Beneath this line are the data; copy exactly the part of them that opens with the line containing "DIGITS3 pin GND: GND -> VIN" and closes with the line containing "TOF2 pin VIN: 5V -> GND", and only that part.

[Itemized modification records]
■ ■ ■ ■
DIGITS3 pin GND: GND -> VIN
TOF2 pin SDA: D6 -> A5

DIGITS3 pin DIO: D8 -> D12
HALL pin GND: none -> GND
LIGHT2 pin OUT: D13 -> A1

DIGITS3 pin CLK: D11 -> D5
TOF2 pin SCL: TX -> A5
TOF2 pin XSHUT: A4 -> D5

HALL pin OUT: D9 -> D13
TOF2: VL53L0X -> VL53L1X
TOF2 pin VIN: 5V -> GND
■ ■ ■ ■
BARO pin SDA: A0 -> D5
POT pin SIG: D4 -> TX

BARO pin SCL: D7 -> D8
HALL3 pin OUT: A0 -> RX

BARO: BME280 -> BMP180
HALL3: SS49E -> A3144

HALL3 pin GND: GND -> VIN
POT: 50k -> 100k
■ ■ ■ ■
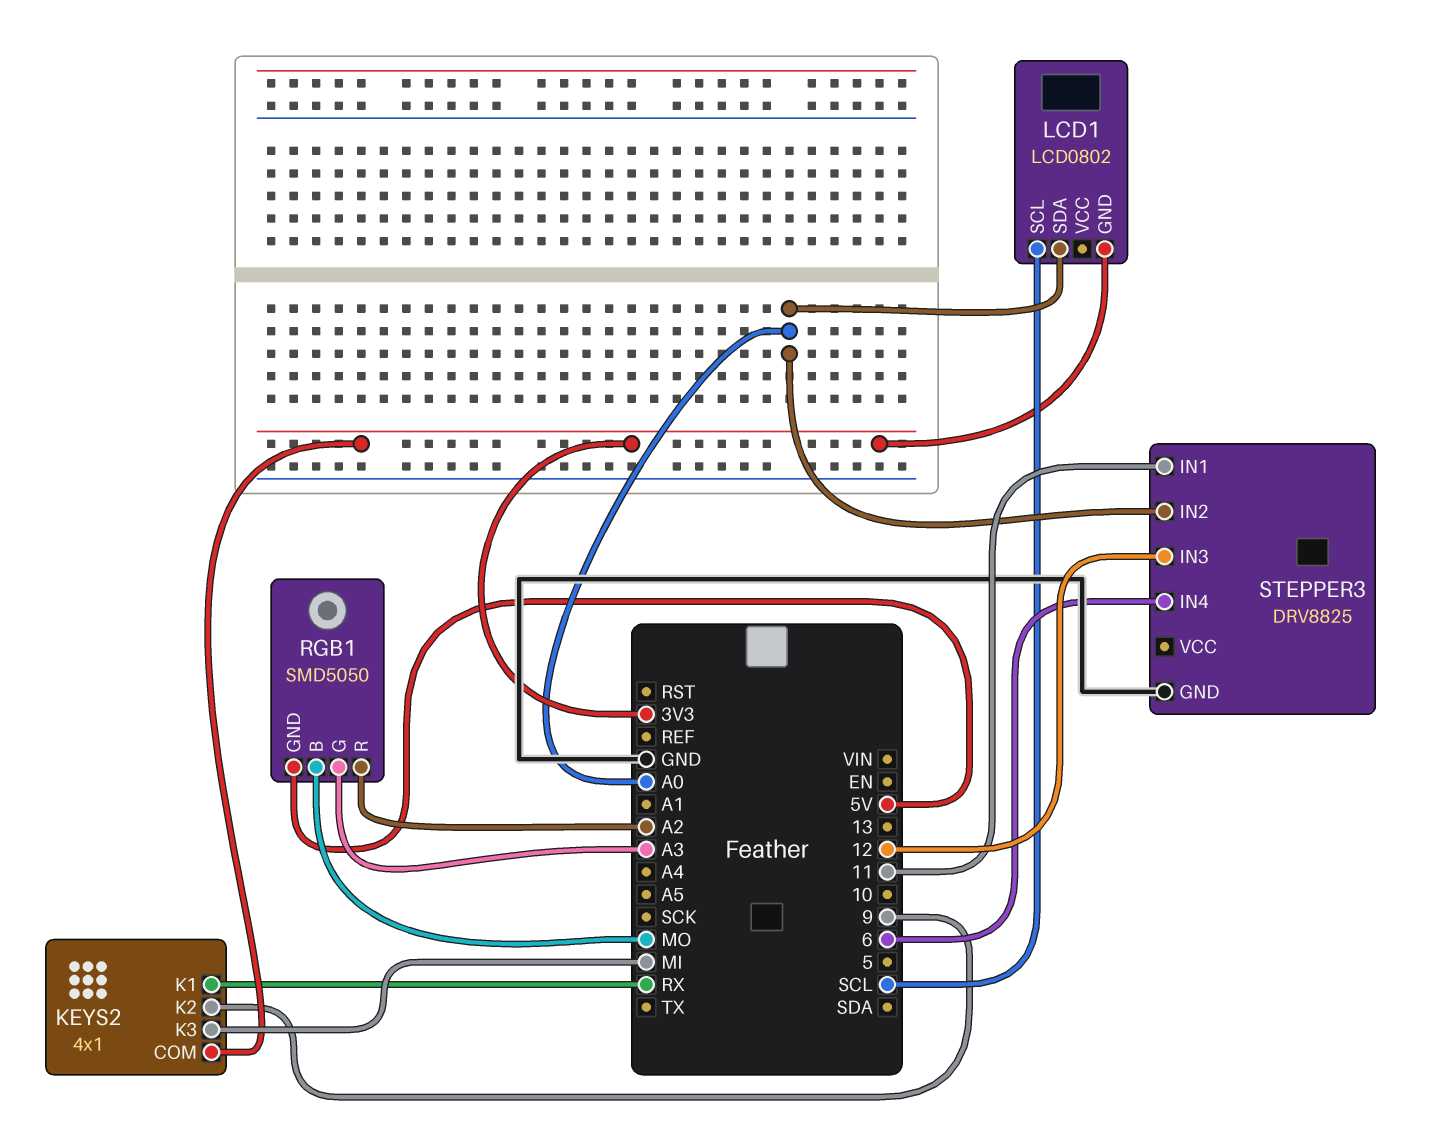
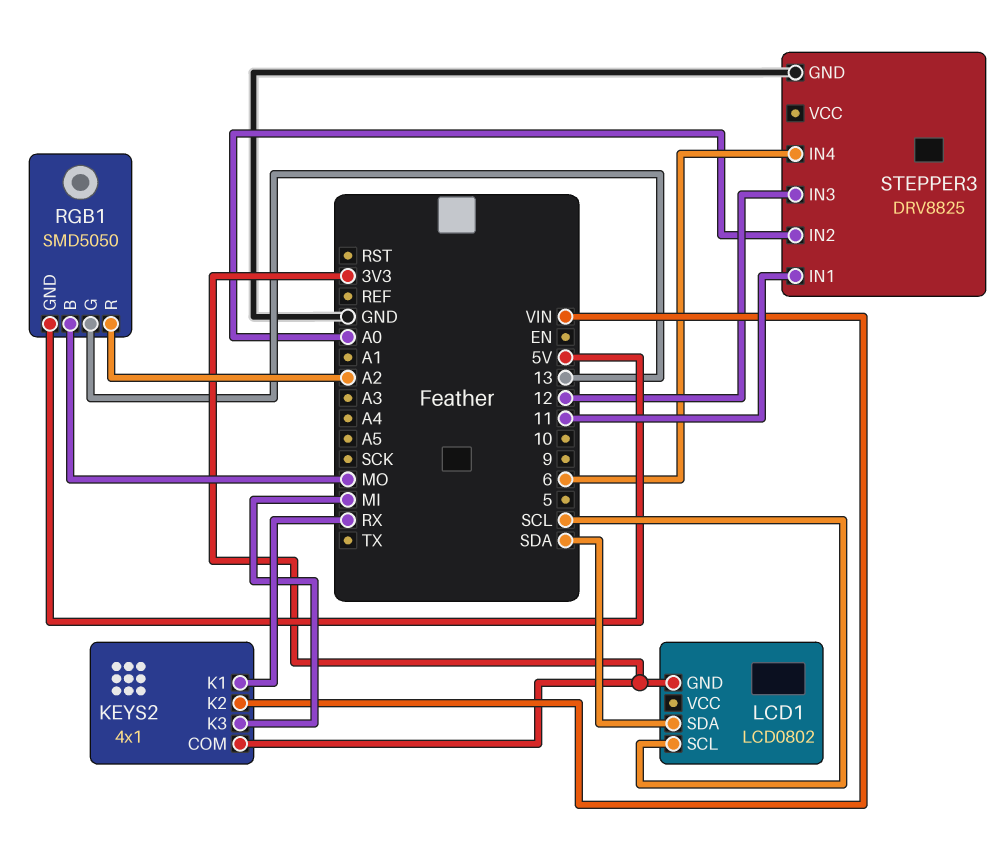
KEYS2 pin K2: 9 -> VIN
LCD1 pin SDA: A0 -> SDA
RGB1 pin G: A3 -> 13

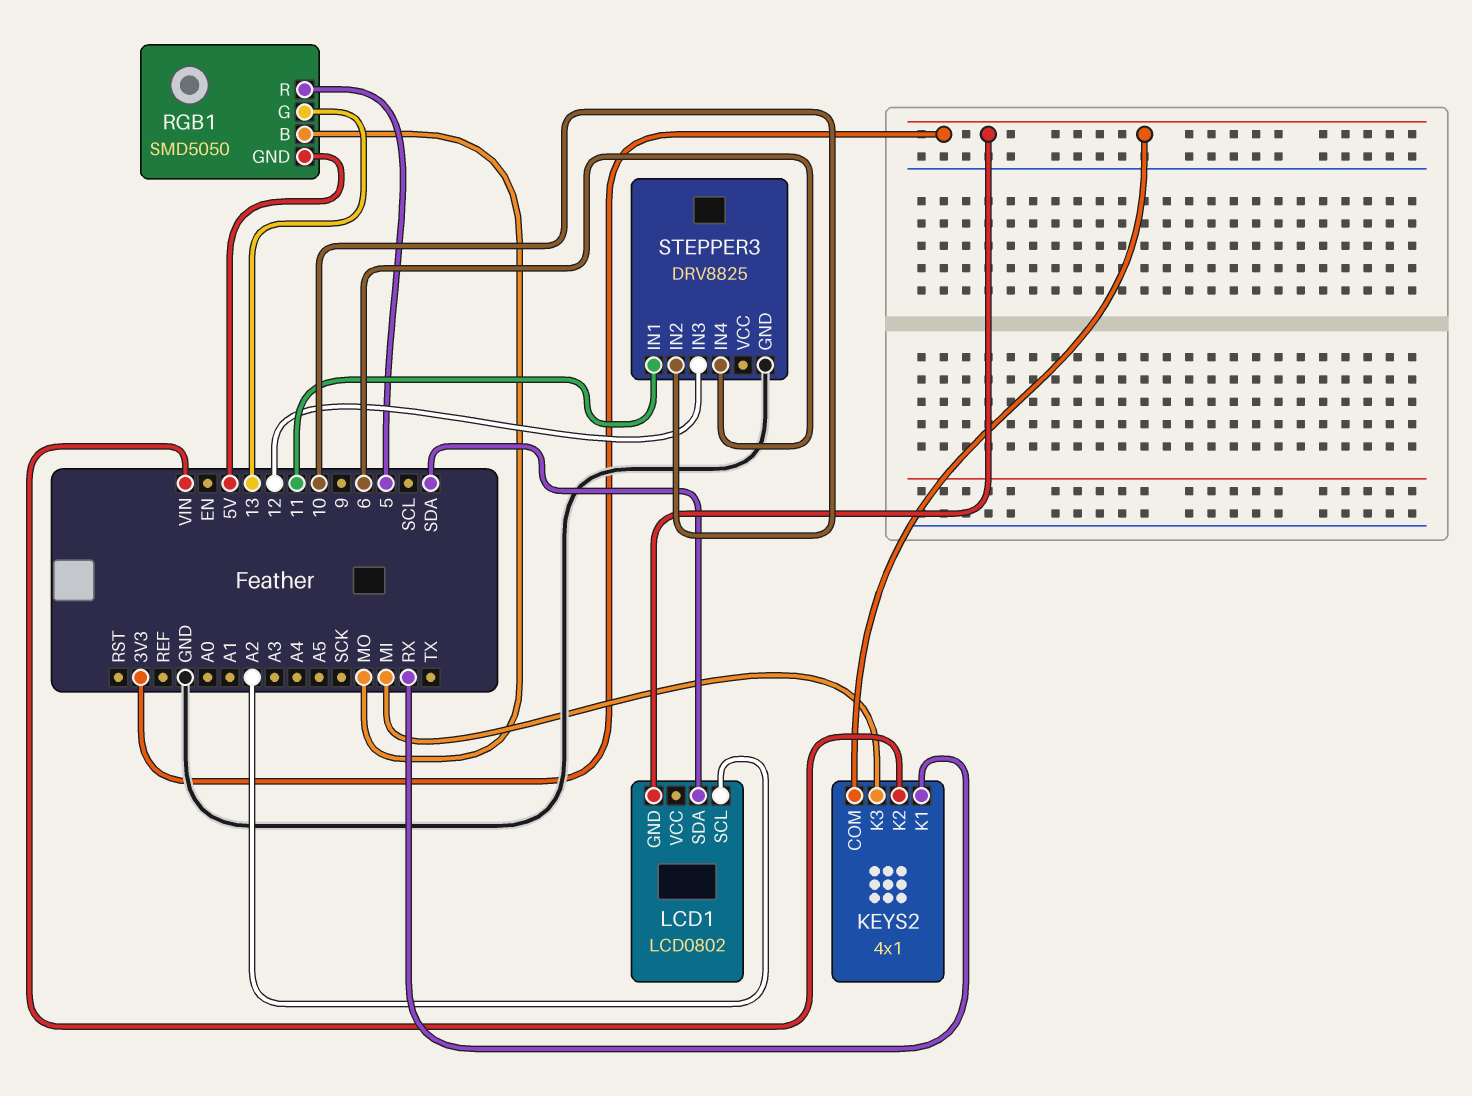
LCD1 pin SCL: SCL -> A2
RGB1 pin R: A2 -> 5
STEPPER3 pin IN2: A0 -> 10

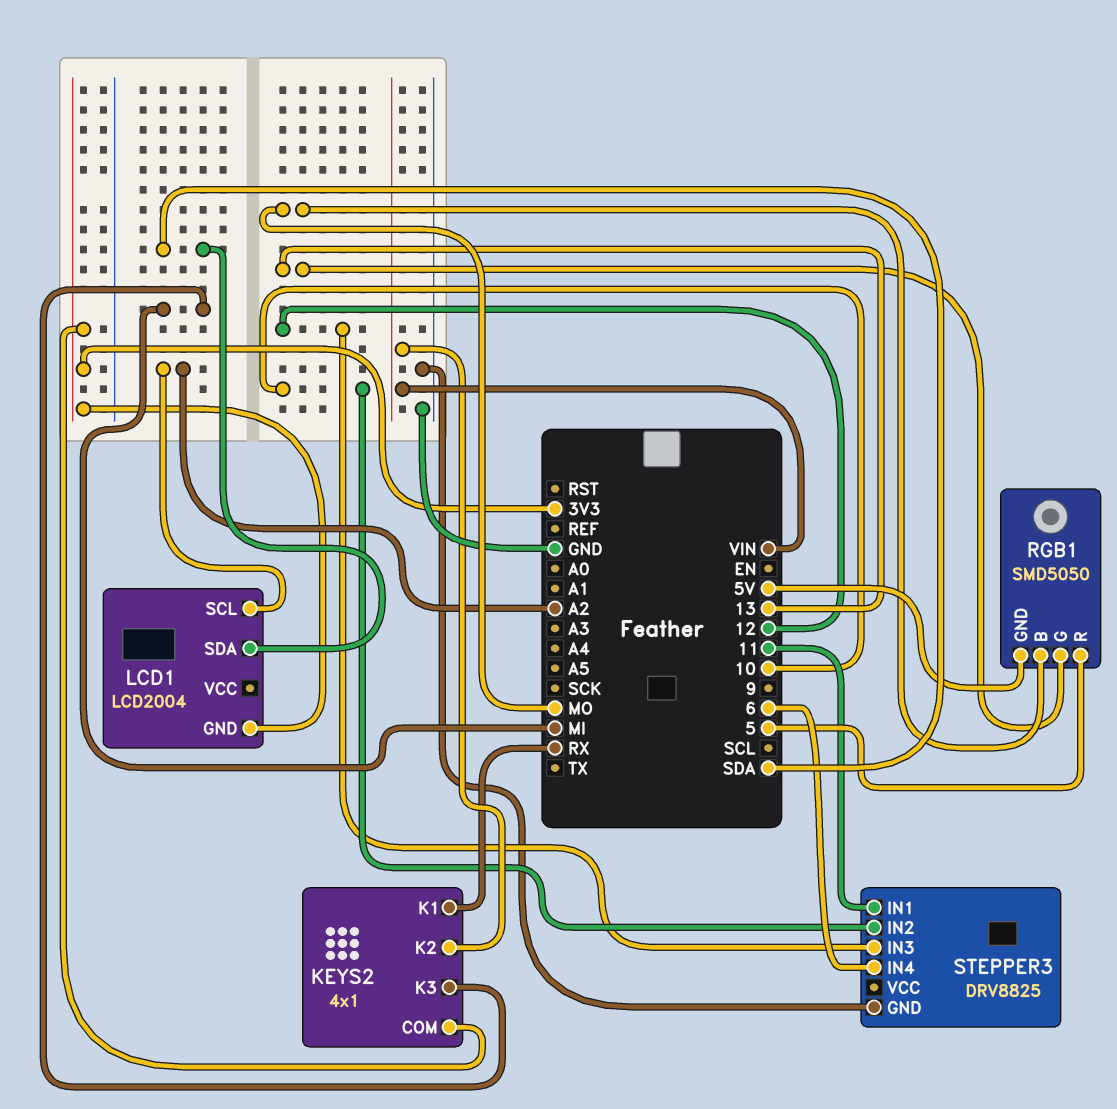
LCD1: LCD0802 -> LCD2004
■ ■ ■ ■
* Response:
DIGITS3 pin GND: GND -> VIN
TOF2 pin SDA: D6 -> A5

DIGITS3 pin DIO: D8 -> D12
HALL pin GND: none -> GND
LIGHT2 pin OUT: D13 -> A1

DIGITS3 pin CLK: D11 -> D5
TOF2 pin SCL: TX -> A5
TOF2 pin XSHUT: A4 -> D5

HALL pin OUT: D9 -> D13
TOF2: VL53L0X -> VL53L1X
TOF2 pin VIN: 5V -> GND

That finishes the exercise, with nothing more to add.